[Data for this task]

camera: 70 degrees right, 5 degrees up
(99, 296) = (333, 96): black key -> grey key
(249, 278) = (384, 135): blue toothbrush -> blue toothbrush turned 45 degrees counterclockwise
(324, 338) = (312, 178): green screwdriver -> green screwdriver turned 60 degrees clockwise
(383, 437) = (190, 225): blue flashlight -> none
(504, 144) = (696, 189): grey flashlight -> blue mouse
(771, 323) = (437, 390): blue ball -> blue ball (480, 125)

[/Data for this task]

§ **Assignment**:
Each line in the data that holds the string "blue" must be returned.

§ **Answer space**:
(249, 278) = (384, 135): blue toothbrush -> blue toothbrush turned 45 degrees counterclockwise
(383, 437) = (190, 225): blue flashlight -> none
(504, 144) = (696, 189): grey flashlight -> blue mouse
(771, 323) = (437, 390): blue ball -> blue ball (480, 125)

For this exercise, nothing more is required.